◆ **Supplied material**

------------------------------------------------------------------------

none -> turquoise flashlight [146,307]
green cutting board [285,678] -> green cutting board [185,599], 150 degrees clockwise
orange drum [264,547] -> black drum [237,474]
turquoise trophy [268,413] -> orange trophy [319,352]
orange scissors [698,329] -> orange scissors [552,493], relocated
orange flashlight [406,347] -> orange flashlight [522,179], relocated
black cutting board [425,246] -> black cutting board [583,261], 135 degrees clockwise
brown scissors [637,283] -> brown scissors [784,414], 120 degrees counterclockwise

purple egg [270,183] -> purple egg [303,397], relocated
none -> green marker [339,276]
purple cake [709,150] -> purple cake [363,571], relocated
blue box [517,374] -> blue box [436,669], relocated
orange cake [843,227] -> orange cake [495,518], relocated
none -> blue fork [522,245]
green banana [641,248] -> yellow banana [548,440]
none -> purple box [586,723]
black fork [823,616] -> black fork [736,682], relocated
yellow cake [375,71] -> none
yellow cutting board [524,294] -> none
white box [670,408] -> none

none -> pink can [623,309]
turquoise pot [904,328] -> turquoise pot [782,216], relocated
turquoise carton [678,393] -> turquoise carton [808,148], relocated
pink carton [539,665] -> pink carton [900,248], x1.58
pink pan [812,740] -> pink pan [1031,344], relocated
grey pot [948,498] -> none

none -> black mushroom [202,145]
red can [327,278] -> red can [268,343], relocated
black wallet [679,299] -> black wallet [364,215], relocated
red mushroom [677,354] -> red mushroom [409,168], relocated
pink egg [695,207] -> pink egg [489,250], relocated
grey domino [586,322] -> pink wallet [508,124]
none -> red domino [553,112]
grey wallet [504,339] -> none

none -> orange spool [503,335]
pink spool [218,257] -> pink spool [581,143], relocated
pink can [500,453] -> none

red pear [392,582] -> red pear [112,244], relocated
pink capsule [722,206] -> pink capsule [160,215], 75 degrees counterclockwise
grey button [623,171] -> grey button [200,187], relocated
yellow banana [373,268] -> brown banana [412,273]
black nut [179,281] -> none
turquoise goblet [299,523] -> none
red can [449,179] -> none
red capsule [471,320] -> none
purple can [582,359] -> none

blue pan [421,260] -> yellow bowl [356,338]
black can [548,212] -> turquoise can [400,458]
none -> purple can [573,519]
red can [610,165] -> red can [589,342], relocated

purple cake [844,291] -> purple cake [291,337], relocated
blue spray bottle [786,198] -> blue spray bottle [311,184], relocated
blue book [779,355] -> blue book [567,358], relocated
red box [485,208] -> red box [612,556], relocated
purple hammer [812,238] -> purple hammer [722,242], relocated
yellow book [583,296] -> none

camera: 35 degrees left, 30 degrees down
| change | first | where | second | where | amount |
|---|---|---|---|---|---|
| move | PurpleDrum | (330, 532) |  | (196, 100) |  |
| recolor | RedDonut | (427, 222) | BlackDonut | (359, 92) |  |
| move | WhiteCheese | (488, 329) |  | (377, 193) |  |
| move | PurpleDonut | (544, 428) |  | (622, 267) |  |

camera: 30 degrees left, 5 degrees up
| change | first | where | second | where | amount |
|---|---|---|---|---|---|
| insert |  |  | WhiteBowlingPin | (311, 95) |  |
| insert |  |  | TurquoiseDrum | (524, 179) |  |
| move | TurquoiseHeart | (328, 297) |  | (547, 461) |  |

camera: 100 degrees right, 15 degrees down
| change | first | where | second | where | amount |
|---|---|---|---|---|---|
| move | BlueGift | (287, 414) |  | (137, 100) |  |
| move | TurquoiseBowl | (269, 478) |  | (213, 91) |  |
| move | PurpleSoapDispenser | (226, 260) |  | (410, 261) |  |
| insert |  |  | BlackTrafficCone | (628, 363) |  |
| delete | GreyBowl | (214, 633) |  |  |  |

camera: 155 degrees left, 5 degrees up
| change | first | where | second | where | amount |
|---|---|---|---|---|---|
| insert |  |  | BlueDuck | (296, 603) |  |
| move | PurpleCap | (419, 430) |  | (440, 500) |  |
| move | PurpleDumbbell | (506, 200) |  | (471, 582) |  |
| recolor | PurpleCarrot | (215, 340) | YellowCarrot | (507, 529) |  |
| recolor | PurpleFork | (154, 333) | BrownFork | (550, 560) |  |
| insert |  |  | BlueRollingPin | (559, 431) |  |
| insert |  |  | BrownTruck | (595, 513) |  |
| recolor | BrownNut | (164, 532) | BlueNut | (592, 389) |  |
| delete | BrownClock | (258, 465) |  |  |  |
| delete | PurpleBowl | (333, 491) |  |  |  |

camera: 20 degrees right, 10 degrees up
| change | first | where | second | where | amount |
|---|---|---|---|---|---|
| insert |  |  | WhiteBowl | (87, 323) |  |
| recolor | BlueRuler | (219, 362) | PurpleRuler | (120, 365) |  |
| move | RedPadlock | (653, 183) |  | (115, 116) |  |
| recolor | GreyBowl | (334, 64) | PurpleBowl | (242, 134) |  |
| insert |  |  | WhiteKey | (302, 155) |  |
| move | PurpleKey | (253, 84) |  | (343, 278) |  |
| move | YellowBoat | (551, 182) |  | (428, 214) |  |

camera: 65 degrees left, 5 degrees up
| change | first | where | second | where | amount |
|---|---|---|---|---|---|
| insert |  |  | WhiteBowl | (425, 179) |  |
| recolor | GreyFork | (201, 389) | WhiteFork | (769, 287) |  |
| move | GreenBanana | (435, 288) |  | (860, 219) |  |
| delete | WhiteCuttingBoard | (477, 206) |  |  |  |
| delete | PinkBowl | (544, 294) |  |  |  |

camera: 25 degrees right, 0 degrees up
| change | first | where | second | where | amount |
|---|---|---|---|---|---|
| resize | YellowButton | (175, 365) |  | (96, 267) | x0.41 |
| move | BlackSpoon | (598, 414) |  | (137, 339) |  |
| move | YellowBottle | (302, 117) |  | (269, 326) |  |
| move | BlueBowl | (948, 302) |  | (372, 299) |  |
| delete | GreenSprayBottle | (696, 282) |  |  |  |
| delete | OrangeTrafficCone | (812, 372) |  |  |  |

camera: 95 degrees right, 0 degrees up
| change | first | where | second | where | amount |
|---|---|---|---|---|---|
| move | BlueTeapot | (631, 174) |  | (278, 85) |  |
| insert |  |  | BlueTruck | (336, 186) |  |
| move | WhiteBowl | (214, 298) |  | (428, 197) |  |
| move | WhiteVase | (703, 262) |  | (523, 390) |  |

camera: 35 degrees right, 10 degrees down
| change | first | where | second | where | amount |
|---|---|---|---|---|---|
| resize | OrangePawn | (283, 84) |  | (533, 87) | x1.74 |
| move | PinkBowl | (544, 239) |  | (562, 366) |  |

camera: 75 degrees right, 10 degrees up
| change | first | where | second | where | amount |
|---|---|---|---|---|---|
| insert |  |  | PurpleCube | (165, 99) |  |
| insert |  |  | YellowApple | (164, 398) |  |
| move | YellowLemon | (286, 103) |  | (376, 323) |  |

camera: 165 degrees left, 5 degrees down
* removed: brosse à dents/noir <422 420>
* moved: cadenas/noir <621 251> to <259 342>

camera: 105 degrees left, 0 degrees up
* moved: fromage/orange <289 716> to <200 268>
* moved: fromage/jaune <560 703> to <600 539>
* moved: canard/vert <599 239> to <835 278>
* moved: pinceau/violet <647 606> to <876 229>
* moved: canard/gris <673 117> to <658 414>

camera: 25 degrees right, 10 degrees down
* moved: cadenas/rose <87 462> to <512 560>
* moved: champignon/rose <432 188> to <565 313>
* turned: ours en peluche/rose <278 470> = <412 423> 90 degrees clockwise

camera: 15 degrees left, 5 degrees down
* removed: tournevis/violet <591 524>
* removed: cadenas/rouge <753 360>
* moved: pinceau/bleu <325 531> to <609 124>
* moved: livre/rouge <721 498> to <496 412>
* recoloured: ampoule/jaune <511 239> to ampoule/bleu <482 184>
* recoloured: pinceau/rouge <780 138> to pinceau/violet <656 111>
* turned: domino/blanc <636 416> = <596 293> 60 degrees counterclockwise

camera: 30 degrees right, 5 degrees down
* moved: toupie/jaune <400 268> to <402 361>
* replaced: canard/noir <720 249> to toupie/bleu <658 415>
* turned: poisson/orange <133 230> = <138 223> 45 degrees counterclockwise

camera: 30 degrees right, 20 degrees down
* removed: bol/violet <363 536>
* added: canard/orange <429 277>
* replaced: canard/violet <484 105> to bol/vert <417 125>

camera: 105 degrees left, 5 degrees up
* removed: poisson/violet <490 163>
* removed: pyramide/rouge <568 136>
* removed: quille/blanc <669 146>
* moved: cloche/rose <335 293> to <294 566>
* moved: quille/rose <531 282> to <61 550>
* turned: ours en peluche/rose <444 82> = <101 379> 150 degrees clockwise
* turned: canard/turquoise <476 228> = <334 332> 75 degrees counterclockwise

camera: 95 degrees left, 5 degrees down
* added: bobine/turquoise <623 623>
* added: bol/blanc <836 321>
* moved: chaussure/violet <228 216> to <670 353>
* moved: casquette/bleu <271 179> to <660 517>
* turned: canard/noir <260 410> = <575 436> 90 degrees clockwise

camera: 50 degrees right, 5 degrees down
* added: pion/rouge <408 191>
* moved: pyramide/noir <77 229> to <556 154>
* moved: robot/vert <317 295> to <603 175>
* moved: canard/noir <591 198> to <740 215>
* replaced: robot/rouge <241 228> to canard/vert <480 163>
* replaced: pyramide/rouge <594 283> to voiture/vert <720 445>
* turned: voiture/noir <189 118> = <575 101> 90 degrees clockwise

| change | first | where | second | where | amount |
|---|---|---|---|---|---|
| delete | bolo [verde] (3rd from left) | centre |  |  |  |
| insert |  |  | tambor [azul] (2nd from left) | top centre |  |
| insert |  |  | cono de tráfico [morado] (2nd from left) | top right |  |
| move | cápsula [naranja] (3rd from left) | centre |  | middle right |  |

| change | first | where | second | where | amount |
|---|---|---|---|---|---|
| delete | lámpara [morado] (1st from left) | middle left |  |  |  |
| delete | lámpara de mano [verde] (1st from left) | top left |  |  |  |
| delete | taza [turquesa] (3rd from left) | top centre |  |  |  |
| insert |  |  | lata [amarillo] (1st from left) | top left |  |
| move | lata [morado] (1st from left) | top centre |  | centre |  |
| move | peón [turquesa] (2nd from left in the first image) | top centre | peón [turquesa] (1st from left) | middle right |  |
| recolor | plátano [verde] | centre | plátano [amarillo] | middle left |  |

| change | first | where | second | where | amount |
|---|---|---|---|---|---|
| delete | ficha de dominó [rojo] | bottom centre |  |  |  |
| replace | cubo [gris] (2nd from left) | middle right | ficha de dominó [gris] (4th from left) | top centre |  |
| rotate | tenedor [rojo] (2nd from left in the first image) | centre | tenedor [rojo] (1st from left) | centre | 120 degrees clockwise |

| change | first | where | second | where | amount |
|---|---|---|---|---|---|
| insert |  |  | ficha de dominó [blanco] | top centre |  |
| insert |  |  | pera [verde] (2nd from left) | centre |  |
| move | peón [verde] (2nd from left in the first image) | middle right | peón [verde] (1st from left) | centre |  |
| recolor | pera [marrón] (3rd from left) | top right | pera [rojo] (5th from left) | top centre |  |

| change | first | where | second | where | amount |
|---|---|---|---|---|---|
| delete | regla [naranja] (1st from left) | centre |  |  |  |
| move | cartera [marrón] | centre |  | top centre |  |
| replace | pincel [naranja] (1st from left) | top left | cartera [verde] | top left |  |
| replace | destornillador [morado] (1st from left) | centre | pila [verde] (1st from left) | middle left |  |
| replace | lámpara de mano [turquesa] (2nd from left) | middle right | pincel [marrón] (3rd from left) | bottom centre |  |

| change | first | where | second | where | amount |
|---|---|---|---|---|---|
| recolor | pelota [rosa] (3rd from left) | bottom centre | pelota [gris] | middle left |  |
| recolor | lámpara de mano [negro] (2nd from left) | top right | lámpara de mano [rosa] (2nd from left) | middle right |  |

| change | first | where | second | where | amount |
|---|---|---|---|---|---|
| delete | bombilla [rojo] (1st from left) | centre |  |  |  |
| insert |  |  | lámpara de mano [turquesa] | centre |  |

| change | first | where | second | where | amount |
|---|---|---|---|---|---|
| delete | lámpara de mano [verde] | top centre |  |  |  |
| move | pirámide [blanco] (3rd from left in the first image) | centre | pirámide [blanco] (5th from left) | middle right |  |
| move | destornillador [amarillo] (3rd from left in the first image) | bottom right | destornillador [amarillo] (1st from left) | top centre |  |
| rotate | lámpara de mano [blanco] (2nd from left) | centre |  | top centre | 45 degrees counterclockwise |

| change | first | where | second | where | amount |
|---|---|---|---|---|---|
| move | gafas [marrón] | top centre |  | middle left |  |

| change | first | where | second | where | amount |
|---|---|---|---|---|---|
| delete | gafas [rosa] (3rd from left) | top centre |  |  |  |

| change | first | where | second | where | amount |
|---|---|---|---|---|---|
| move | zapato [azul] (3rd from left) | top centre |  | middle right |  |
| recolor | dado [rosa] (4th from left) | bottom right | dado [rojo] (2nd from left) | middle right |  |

------------------------------------------------------------------------

◆ **What to produce**
Copy every line of the data that carries the word "flashlight".

◆ **Response to this task**
none -> turquoise flashlight [146,307]
orange flashlight [406,347] -> orange flashlight [522,179], relocated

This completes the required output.